Copy each record exactly and skip its pictures.

Scene difference descriptions:
BEGIN

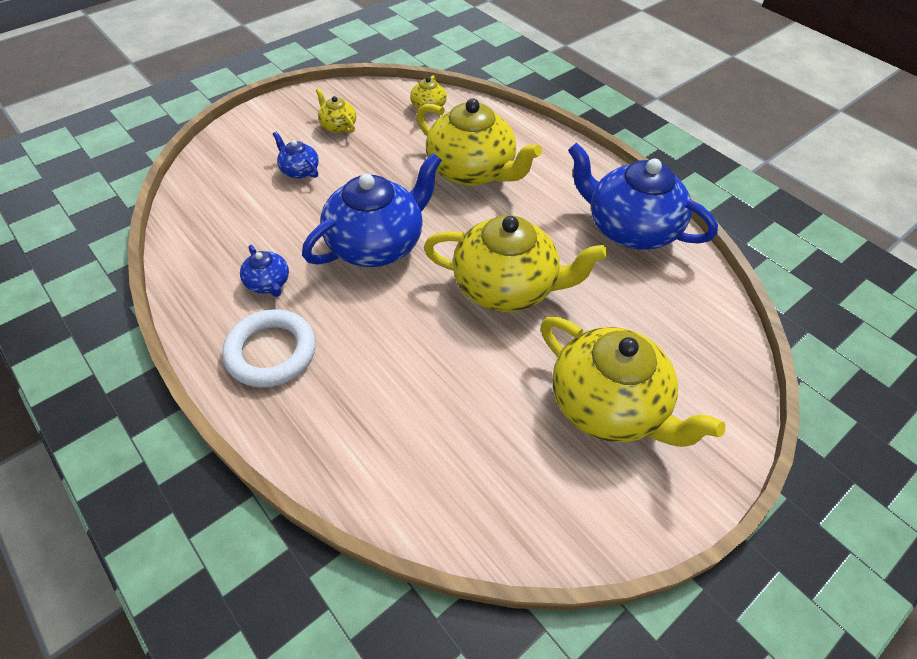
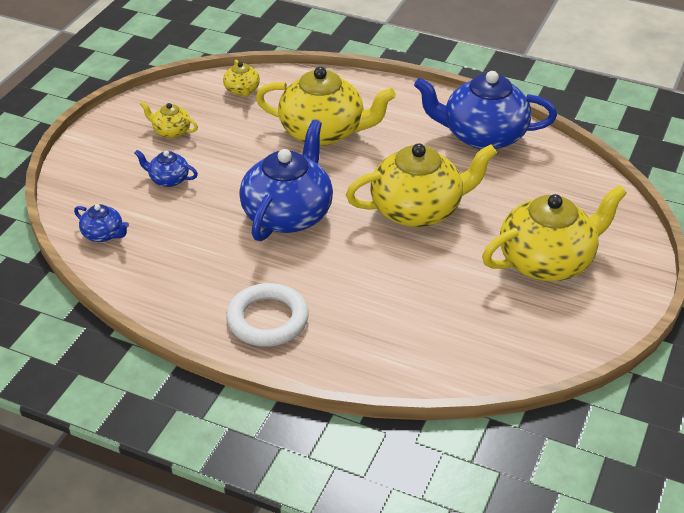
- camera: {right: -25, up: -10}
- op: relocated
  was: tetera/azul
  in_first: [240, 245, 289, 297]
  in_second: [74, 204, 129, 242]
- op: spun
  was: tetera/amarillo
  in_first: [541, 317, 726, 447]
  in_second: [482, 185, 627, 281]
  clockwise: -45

END

• **Written solution**:
- camera: {right: -25, up: -10}
- op: relocated
  was: tetera/azul
  in_first: [240, 245, 289, 297]
  in_second: [74, 204, 129, 242]
- op: spun
  was: tetera/amarillo
  in_first: [541, 317, 726, 447]
  in_second: [482, 185, 627, 281]
  clockwise: -45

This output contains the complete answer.